(Extracted data entries)
★ ★ ★ ★ ★ ★ ★

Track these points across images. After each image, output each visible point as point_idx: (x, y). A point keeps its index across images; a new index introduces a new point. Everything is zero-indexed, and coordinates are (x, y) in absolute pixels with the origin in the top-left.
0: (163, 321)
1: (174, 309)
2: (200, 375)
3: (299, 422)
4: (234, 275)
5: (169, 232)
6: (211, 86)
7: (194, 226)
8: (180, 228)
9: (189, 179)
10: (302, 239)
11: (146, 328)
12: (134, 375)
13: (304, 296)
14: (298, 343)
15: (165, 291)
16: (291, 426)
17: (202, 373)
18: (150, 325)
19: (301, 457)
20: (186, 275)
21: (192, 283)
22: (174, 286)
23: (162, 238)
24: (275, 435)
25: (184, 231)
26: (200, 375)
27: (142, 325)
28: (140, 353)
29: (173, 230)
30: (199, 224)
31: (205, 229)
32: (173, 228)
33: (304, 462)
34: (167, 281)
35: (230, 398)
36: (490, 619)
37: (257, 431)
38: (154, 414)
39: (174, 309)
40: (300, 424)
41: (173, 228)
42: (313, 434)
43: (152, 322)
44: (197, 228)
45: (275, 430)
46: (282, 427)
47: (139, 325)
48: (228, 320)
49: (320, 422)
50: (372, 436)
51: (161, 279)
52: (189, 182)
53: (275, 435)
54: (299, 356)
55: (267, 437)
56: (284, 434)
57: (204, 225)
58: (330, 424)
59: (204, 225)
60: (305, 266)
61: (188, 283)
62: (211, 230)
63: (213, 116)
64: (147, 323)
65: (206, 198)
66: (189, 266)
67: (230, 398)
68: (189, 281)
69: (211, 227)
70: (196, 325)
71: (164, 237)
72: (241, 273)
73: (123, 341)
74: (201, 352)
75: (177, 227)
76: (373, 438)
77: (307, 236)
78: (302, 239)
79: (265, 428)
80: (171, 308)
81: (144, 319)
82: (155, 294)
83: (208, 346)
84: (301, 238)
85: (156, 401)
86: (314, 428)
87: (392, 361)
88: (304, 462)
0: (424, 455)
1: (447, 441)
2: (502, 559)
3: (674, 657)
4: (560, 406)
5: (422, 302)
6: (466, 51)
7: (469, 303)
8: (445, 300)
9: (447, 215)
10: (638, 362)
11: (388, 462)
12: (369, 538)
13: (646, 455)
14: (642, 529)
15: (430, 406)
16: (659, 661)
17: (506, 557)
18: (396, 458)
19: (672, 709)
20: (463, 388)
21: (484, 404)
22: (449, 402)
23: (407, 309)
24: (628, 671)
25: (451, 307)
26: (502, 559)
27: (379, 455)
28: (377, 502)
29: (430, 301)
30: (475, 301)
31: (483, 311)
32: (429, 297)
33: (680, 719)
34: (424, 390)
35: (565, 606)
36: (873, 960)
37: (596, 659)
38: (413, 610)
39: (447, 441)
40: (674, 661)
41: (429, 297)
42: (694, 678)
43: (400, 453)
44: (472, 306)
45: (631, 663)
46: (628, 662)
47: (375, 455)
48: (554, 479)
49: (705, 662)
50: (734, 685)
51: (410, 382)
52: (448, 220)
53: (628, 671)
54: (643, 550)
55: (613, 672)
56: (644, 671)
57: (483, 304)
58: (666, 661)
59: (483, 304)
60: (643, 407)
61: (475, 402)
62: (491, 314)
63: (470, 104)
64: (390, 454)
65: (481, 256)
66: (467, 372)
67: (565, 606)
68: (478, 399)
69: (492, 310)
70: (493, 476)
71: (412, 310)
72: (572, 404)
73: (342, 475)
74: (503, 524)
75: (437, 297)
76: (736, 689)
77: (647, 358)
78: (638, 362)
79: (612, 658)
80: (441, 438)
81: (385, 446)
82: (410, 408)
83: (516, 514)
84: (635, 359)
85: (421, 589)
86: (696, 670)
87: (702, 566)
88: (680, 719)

★ ★ ★ ★ ★ ★ ★

The request — Please give the lines as a JSON list of strings, one string per line with blank lines left out, starting at the beginning of the entries and ending at the line containing "10: (302, 239)", both ends included.

Complete output —
[
  "Track these points across images. After each image, output each visible point as point_idx: (x, y). A point keeps its index across images; a new index introduces a new point. Everything is zero-indexed, and coordinates are (x, y) in absolute pixels with the origin in the top-left.",
  "0: (163, 321)",
  "1: (174, 309)",
  "2: (200, 375)",
  "3: (299, 422)",
  "4: (234, 275)",
  "5: (169, 232)",
  "6: (211, 86)",
  "7: (194, 226)",
  "8: (180, 228)",
  "9: (189, 179)",
  "10: (302, 239)"
]